> Information provided
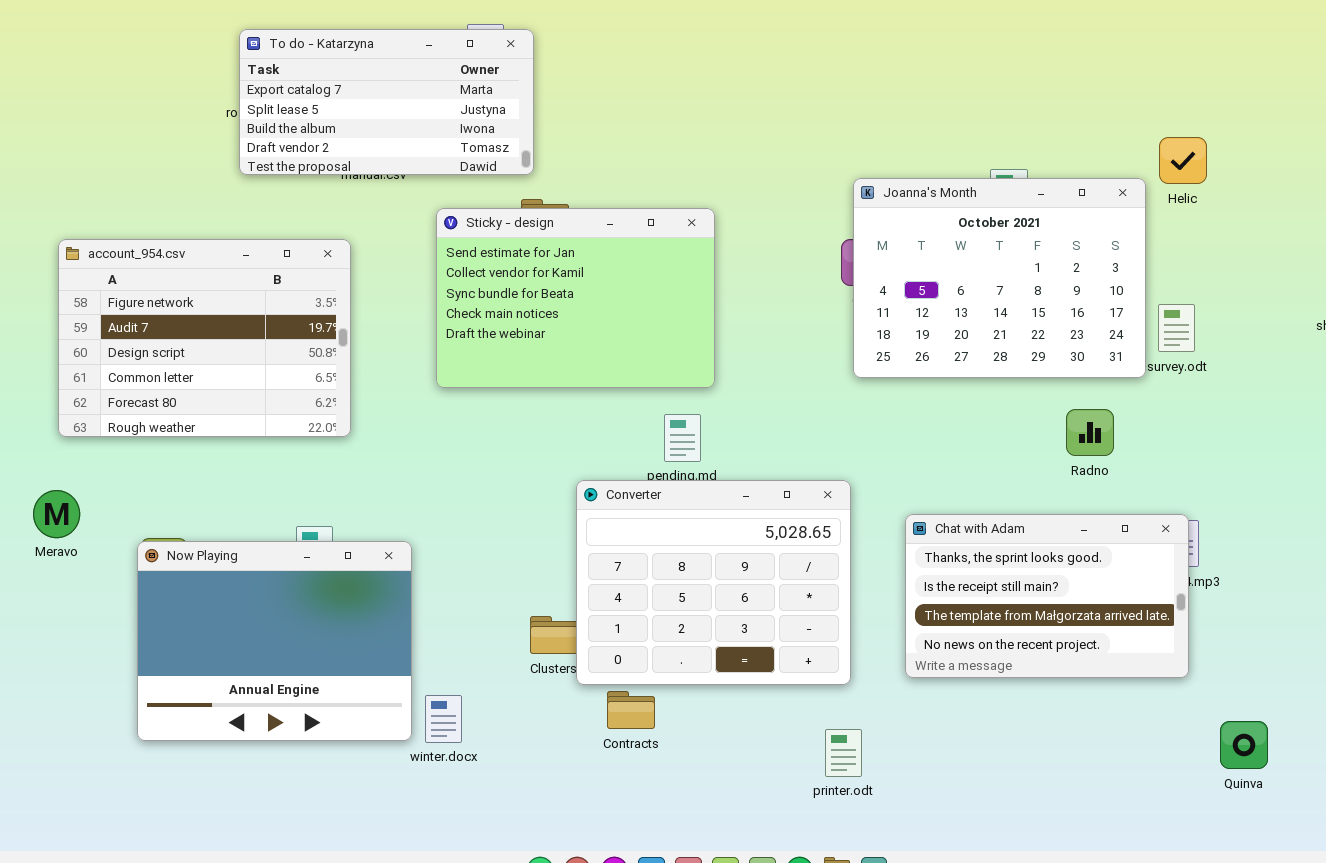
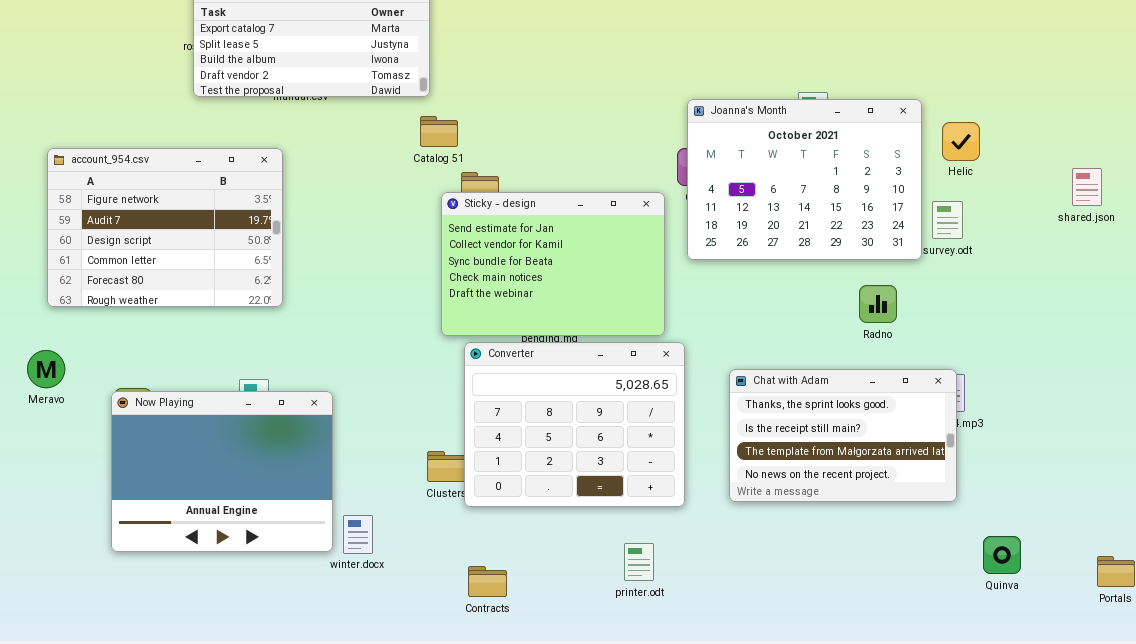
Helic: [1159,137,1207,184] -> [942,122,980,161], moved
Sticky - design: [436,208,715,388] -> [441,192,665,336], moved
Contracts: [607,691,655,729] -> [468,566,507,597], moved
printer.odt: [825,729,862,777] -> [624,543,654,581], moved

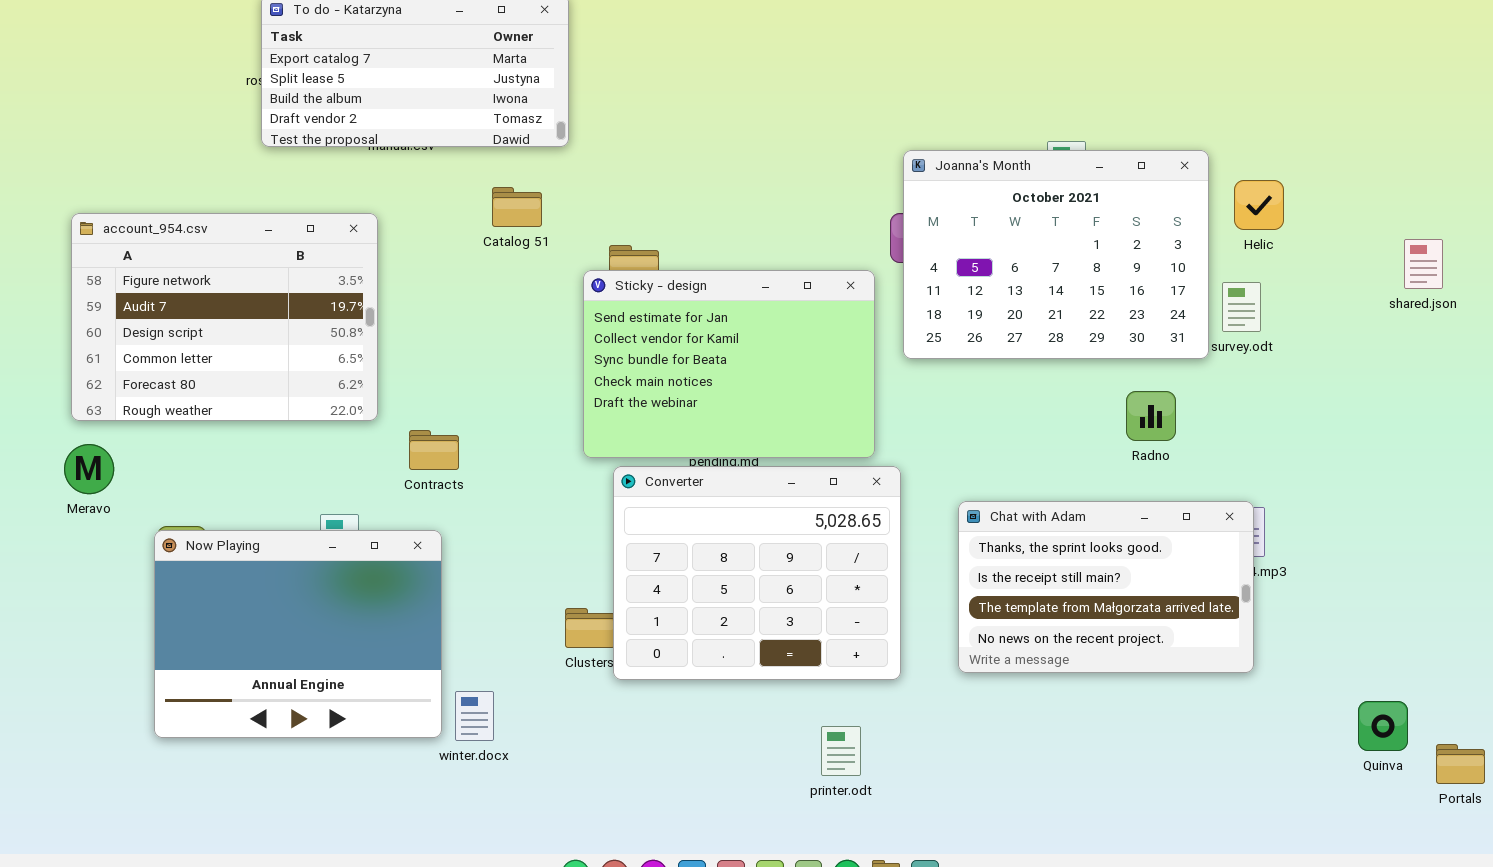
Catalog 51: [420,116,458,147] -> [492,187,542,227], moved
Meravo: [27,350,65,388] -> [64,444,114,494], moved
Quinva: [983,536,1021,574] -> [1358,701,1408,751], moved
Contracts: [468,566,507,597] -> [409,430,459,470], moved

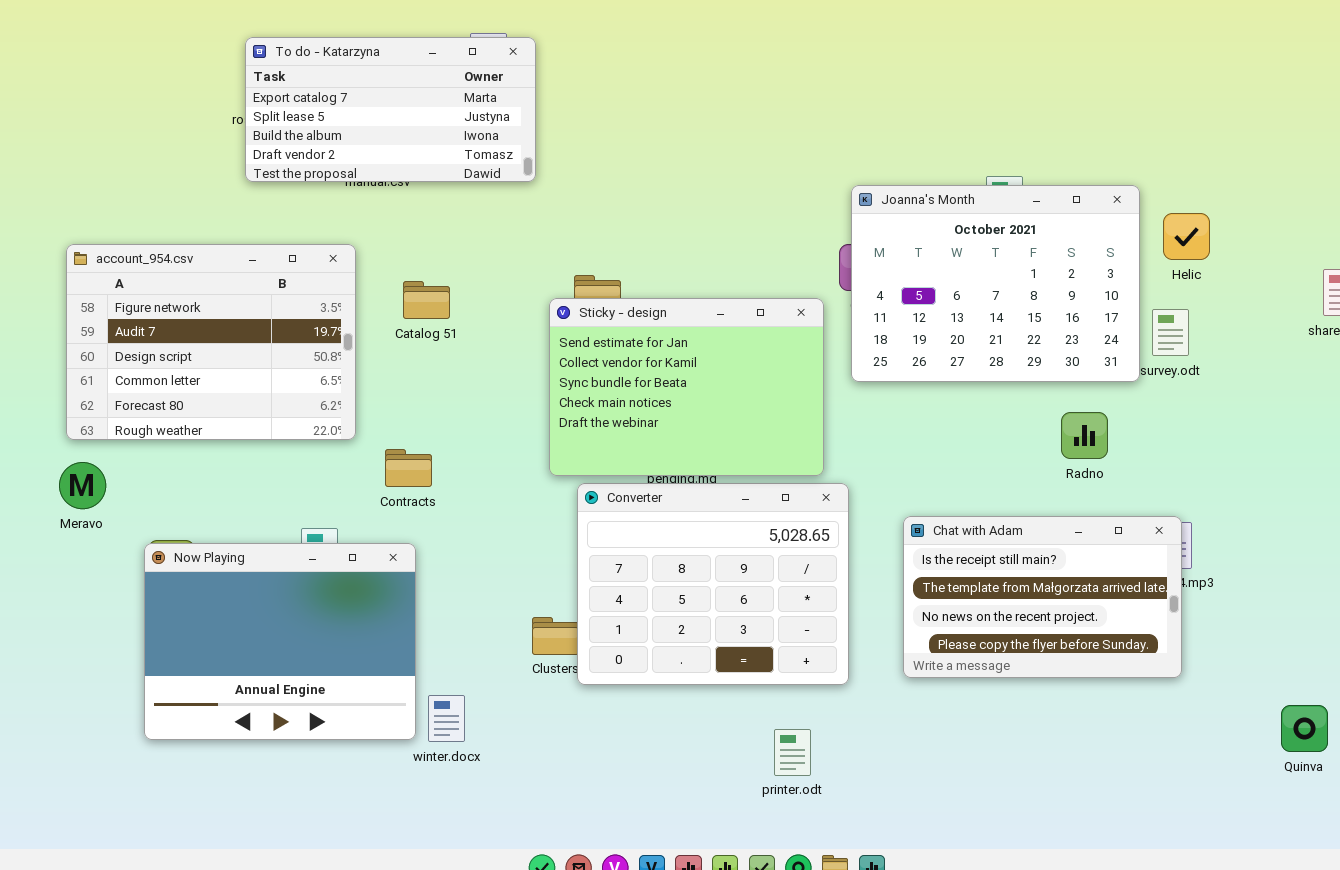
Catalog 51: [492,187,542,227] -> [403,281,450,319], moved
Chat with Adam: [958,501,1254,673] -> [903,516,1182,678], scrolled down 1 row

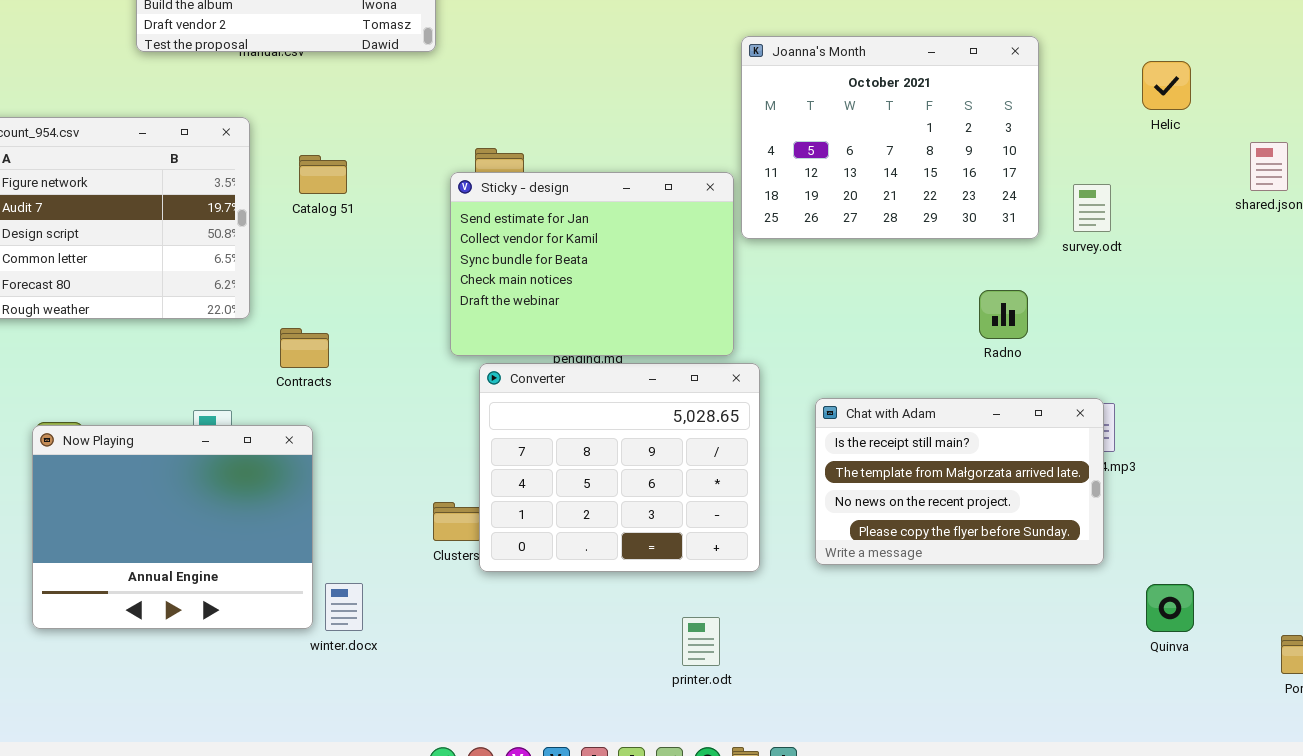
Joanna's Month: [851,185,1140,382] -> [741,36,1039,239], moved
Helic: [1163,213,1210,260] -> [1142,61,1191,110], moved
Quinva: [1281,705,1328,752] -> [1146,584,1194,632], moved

> Work instruction
Copy the entries exactly. Leave out the images.

> Written solution
Helic: [1159,137,1207,184] -> [942,122,980,161], moved
Sticky - design: [436,208,715,388] -> [441,192,665,336], moved
Contracts: [607,691,655,729] -> [468,566,507,597], moved
printer.odt: [825,729,862,777] -> [624,543,654,581], moved

Catalog 51: [420,116,458,147] -> [492,187,542,227], moved
Meravo: [27,350,65,388] -> [64,444,114,494], moved
Quinva: [983,536,1021,574] -> [1358,701,1408,751], moved
Contracts: [468,566,507,597] -> [409,430,459,470], moved

Catalog 51: [492,187,542,227] -> [403,281,450,319], moved
Chat with Adam: [958,501,1254,673] -> [903,516,1182,678], scrolled down 1 row

Joanna's Month: [851,185,1140,382] -> [741,36,1039,239], moved
Helic: [1163,213,1210,260] -> [1142,61,1191,110], moved
Quinva: [1281,705,1328,752] -> [1146,584,1194,632], moved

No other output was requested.